### Task details
Could you write out exactly, and only, the lines from the one containing "R201: none -> 100 (5V, n6)" through the last line of the data, leaving out all pictures?

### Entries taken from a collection
-------------------------

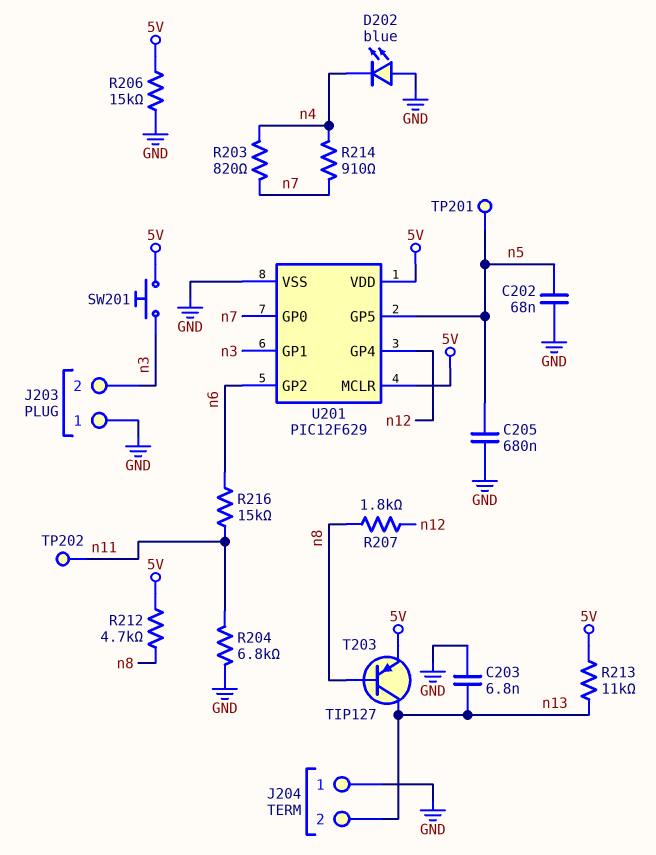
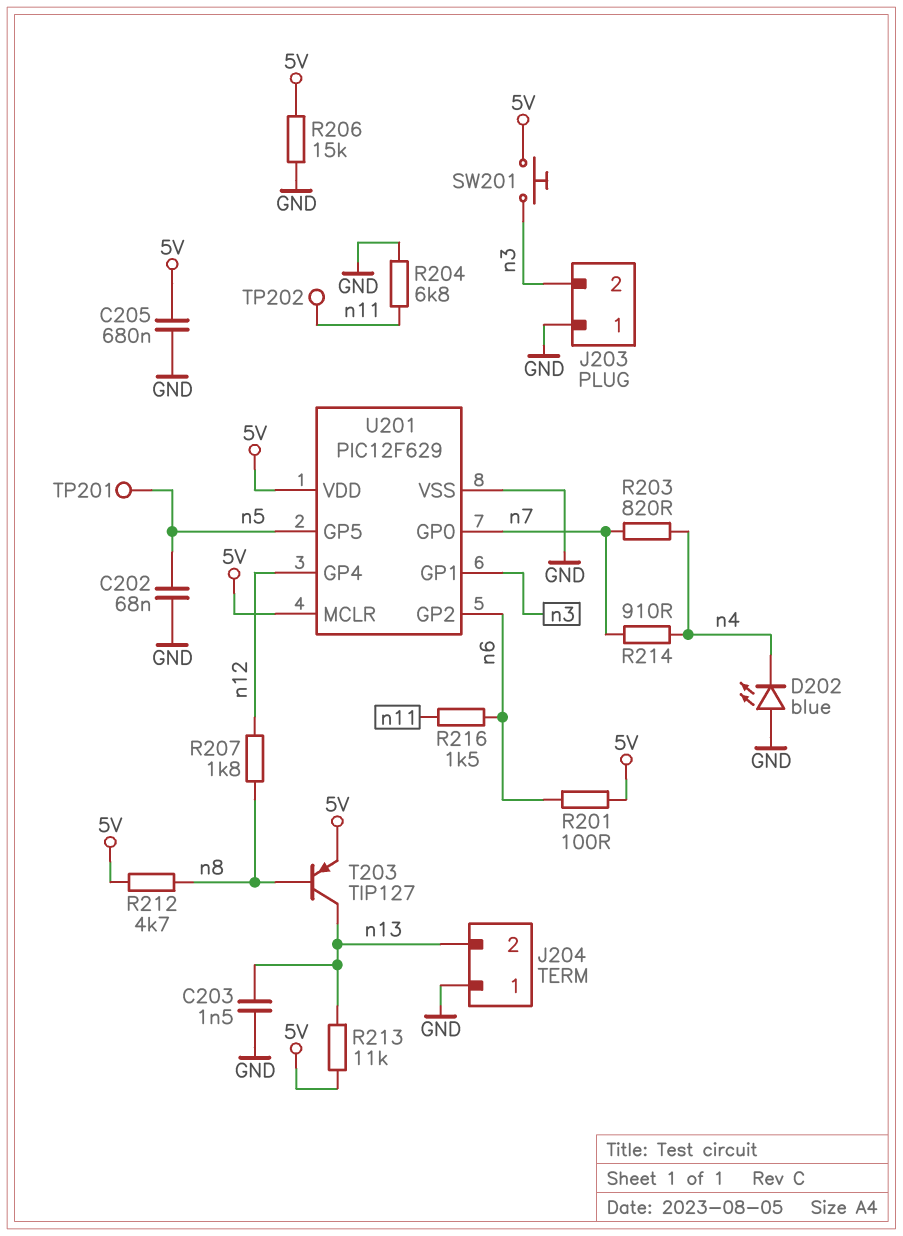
C203: 6.8nF (GND, n13) -> 1.5nF (GND, n13)
C205: 680nF (GND, n5) -> 680nF (5V, GND)
R201: none -> 100 (5V, n6)
R216: 15k (n6, n11) -> 1.5k (n6, n11)

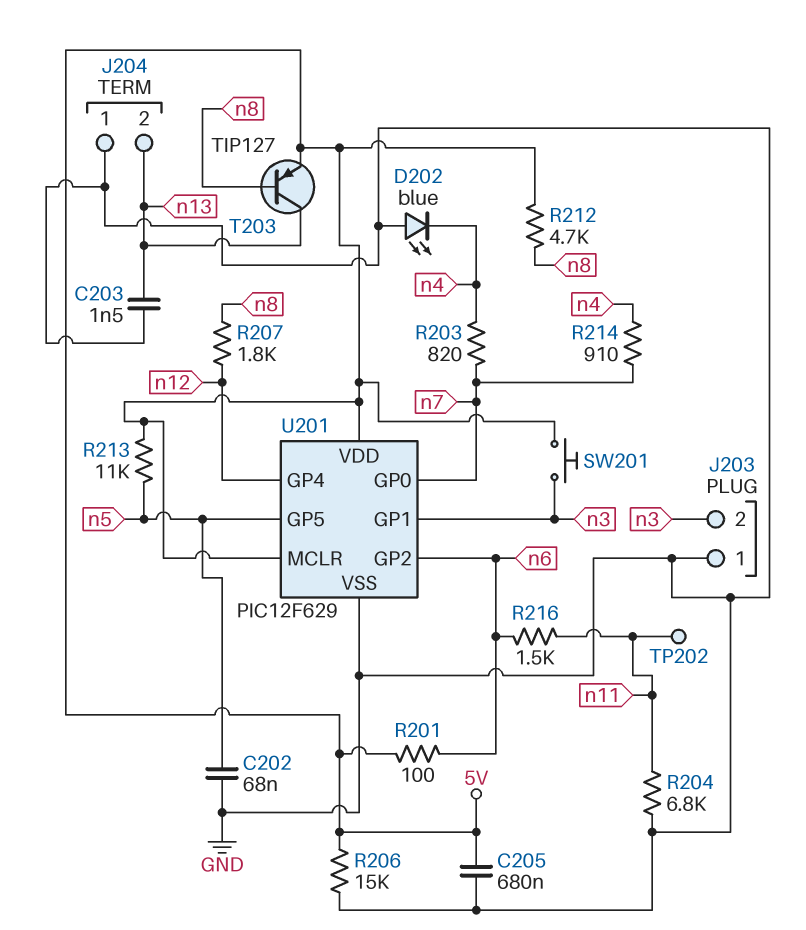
R213: 11k (5V, n13) -> 11k (5V, n5)
TP201: test point (n5) -> none

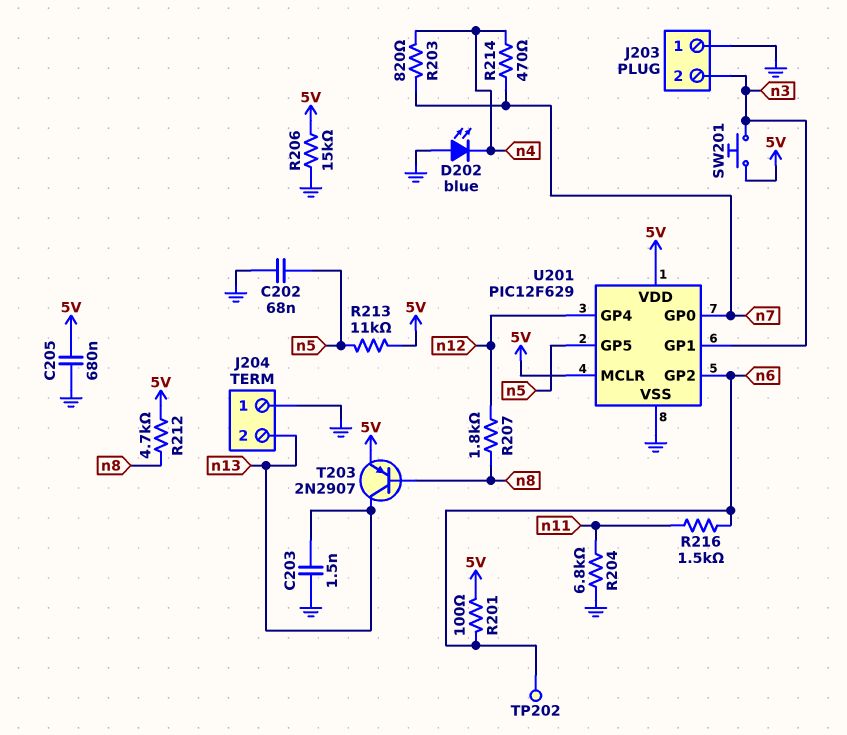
R214: 910 (n4, n7) -> 470 (n4, n7)
T203: PNP TIP127 (B n8, C n13, E 5V) -> PNP 2N2907 (B n8, C n13, E 5V)
TP202: test point (n11) -> test point (n6)

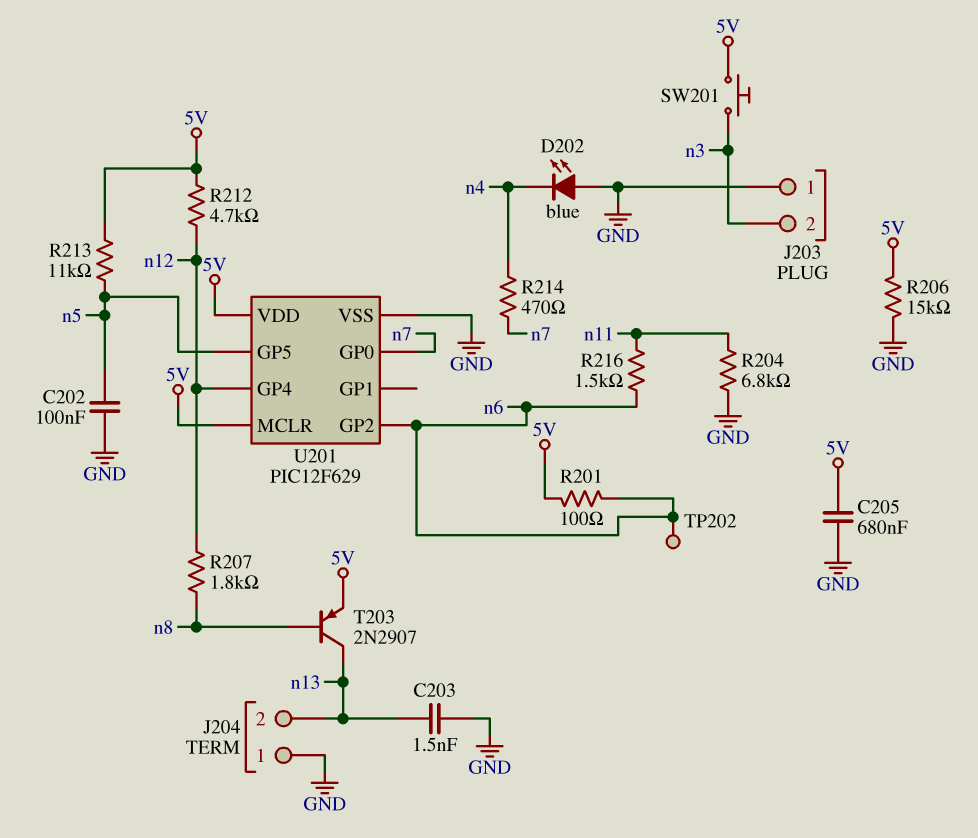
C202: 68nF (GND, n5) -> 100nF (GND, n5)
R203: 820 (n4, n7) -> none
R212: 4.7k (5V, n8) -> 4.7k (5V, n12)
U201 pin GP1: n3 -> none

-------------------------

### Response to the exercise
R201: none -> 100 (5V, n6)
R216: 15k (n6, n11) -> 1.5k (n6, n11)

R213: 11k (5V, n13) -> 11k (5V, n5)
TP201: test point (n5) -> none

R214: 910 (n4, n7) -> 470 (n4, n7)
T203: PNP TIP127 (B n8, C n13, E 5V) -> PNP 2N2907 (B n8, C n13, E 5V)
TP202: test point (n11) -> test point (n6)

C202: 68nF (GND, n5) -> 100nF (GND, n5)
R203: 820 (n4, n7) -> none
R212: 4.7k (5V, n8) -> 4.7k (5V, n12)
U201 pin GP1: n3 -> none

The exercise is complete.